What is expected |
Search term "słuchawki": please show all lines in the listing that contain it.

....

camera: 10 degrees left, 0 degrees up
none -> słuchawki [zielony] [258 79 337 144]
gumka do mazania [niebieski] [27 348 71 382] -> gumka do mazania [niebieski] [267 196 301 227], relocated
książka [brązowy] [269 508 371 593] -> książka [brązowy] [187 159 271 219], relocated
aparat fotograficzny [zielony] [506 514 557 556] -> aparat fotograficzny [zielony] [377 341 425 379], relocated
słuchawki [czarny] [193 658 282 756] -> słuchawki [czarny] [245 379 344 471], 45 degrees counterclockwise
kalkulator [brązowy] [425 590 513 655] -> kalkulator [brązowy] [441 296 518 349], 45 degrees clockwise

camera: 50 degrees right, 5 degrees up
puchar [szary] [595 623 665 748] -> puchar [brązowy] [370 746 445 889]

....

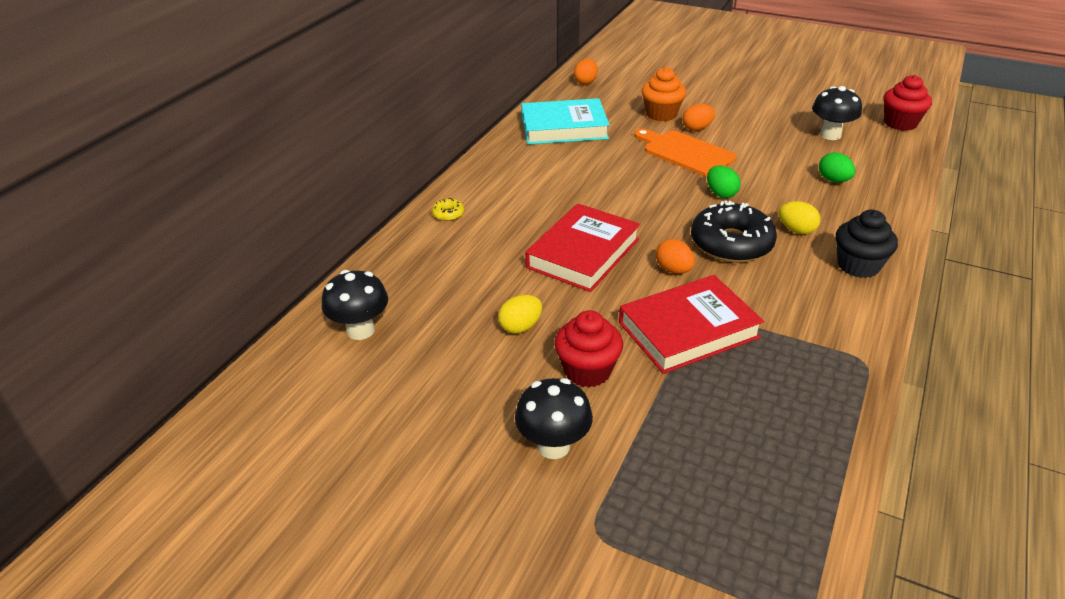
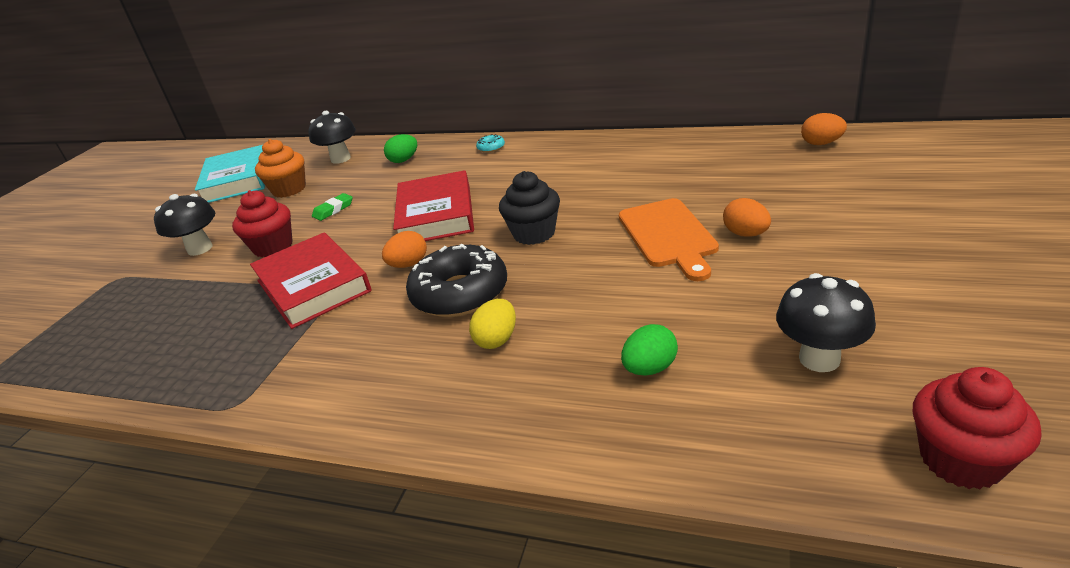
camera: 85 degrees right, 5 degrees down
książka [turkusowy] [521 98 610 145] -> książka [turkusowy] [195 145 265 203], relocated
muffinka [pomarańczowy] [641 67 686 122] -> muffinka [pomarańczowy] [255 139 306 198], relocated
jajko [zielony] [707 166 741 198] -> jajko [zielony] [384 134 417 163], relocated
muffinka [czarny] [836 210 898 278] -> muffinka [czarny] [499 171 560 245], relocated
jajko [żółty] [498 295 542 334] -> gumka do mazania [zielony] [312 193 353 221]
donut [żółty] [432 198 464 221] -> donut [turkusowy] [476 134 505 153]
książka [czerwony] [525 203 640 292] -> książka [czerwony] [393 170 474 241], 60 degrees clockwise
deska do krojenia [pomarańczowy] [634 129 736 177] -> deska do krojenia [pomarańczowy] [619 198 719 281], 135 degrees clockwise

....

Reply |
none -> słuchawki [zielony] [258 79 337 144]
słuchawki [czarny] [193 658 282 756] -> słuchawki [czarny] [245 379 344 471], 45 degrees counterclockwise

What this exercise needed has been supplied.